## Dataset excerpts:
┄┄┄┄┄┄┄┄┄┄┄┄┄┄┄┄┄┄┄┄

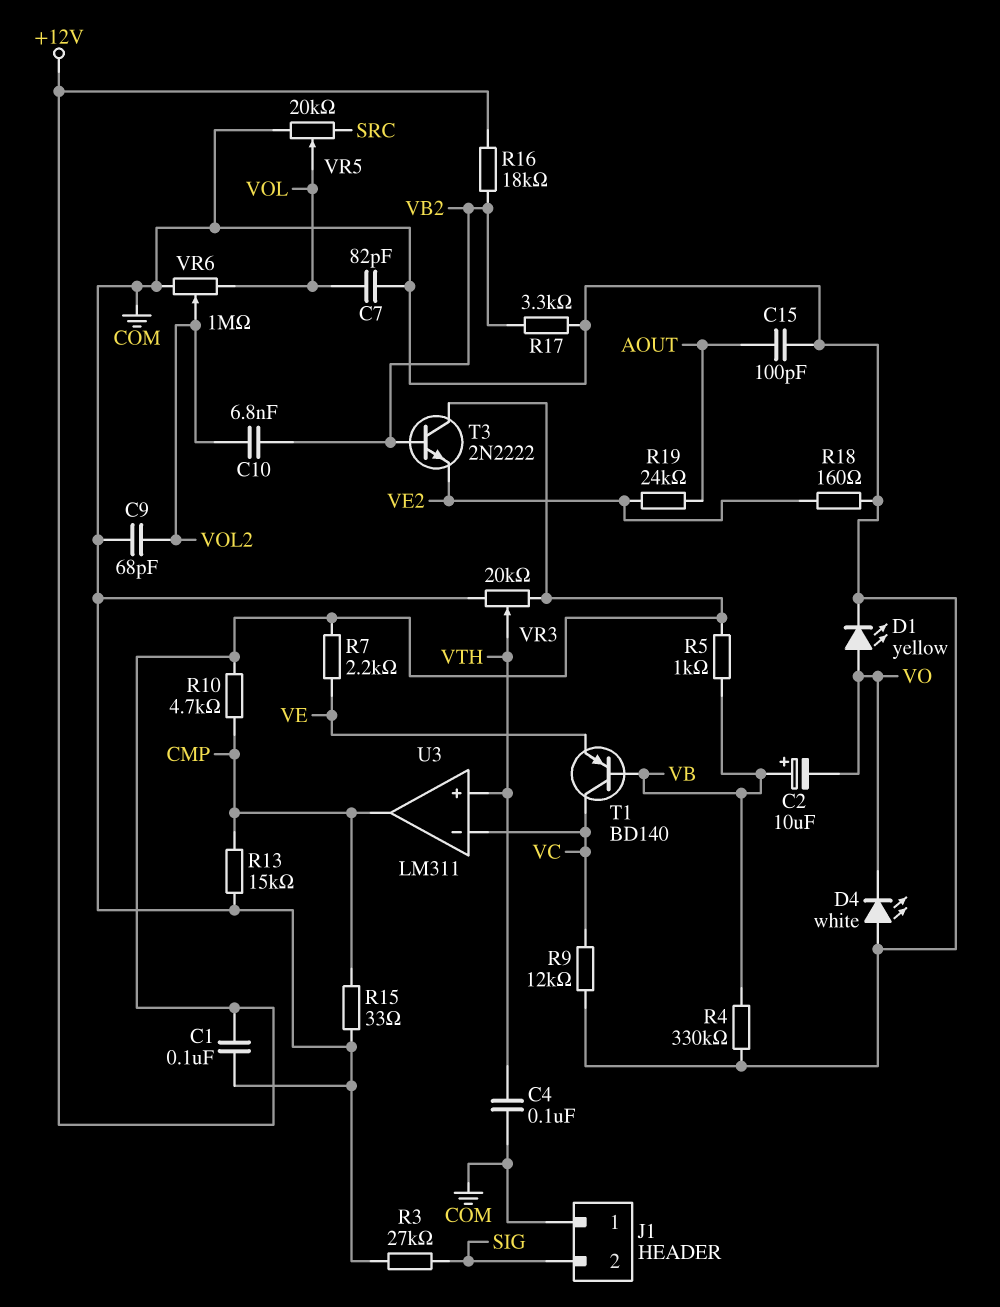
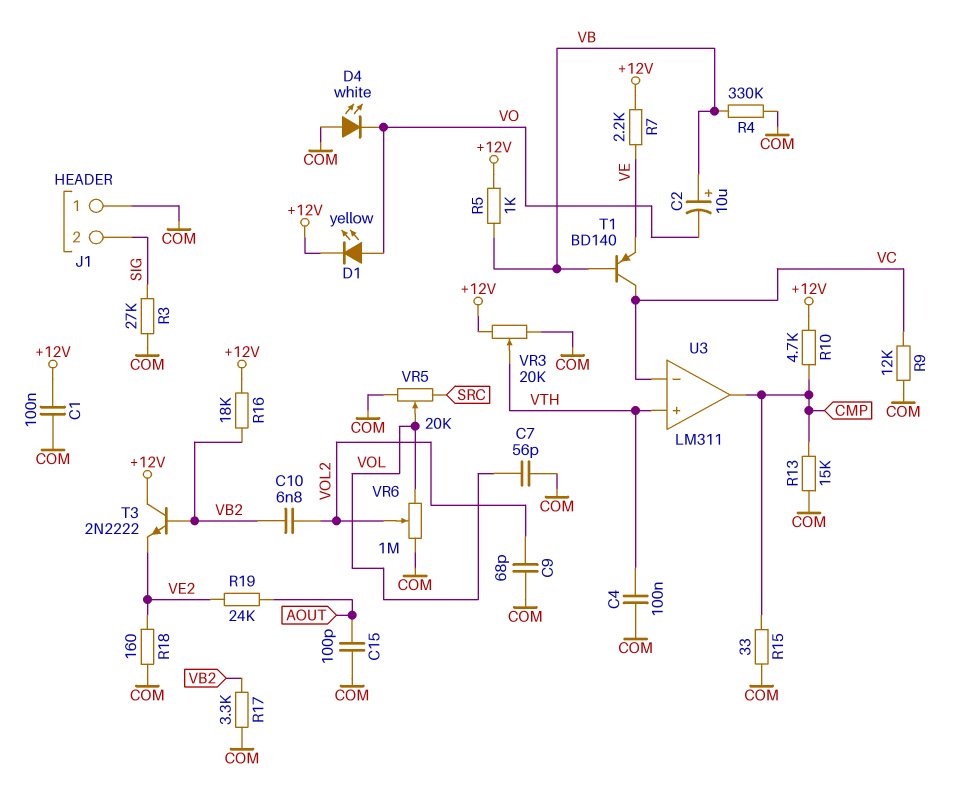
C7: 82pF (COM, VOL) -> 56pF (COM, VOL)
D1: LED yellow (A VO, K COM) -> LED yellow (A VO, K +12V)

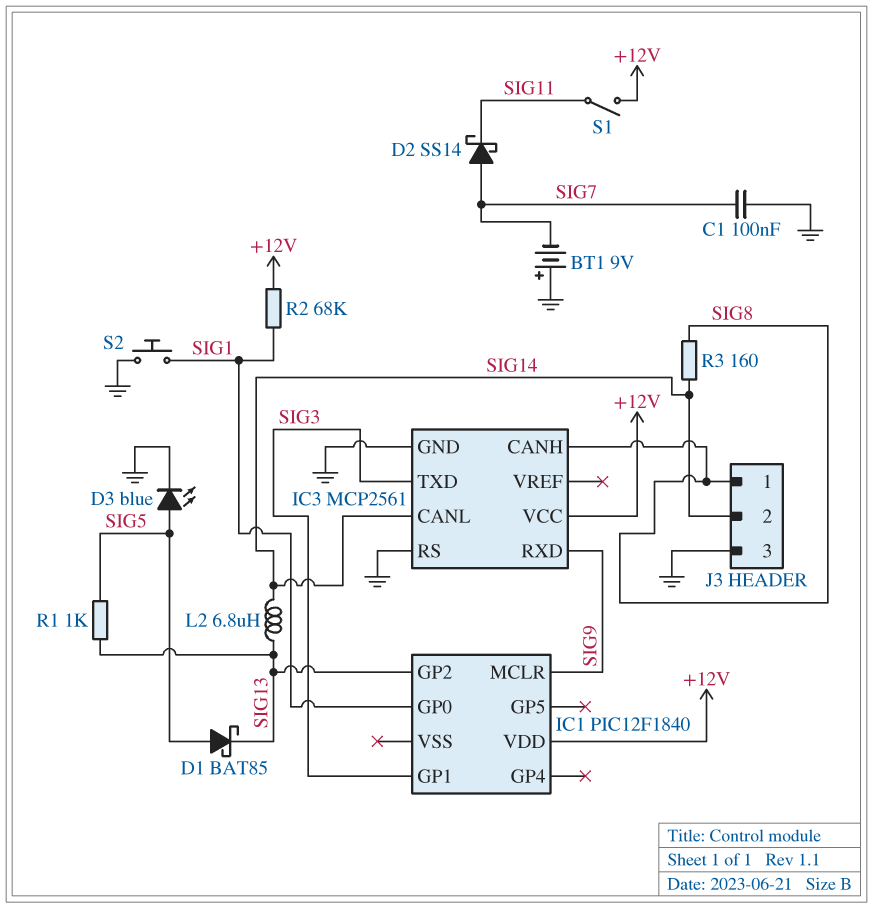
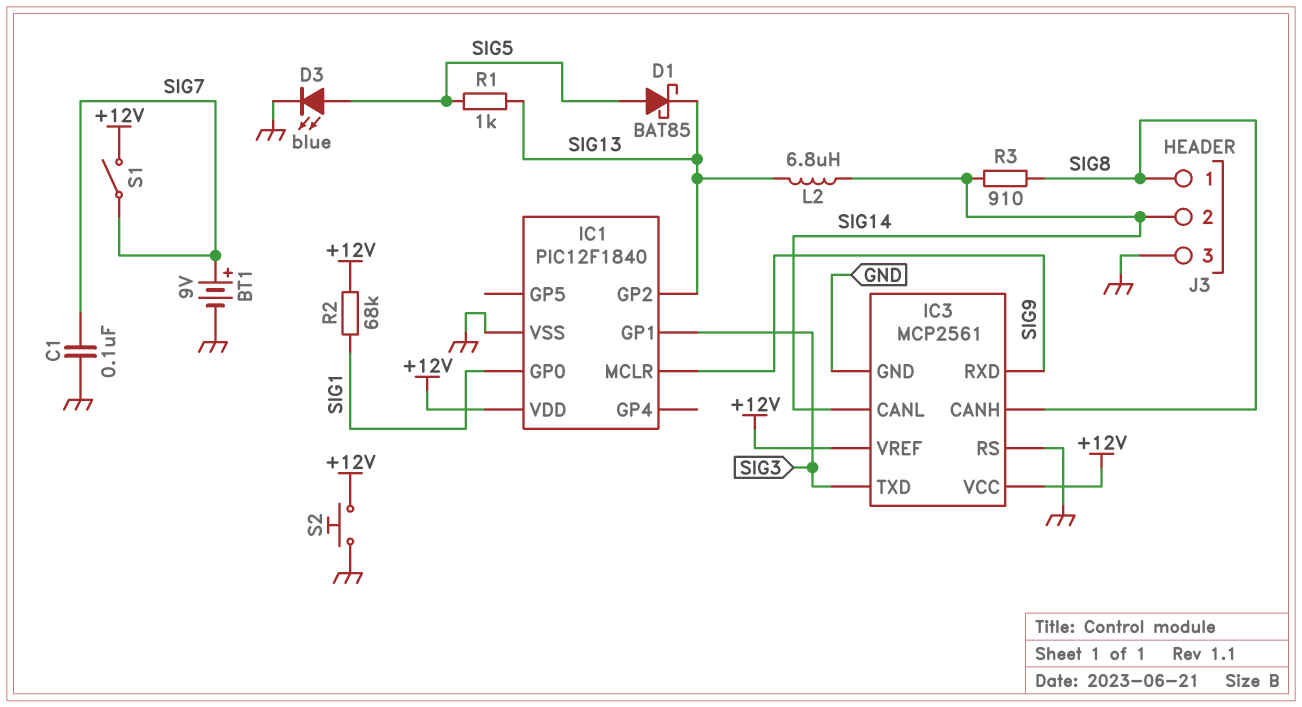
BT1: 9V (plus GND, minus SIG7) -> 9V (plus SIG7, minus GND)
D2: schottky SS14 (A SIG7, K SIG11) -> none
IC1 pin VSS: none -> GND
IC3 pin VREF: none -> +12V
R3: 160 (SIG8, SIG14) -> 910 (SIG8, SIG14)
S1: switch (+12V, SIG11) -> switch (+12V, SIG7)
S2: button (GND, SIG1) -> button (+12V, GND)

┄┄┄┄┄┄┄┄┄┄┄┄┄┄┄┄┄┄┄┄

## DIRECTIONS FOR THIS TASK:
Without including the pictures, copy all of the data exactly.

## RESULT BELOW:
C7: 82pF (COM, VOL) -> 56pF (COM, VOL)
D1: LED yellow (A VO, K COM) -> LED yellow (A VO, K +12V)

BT1: 9V (plus GND, minus SIG7) -> 9V (plus SIG7, minus GND)
D2: schottky SS14 (A SIG7, K SIG11) -> none
IC1 pin VSS: none -> GND
IC3 pin VREF: none -> +12V
R3: 160 (SIG8, SIG14) -> 910 (SIG8, SIG14)
S1: switch (+12V, SIG11) -> switch (+12V, SIG7)
S2: button (GND, SIG1) -> button (+12V, GND)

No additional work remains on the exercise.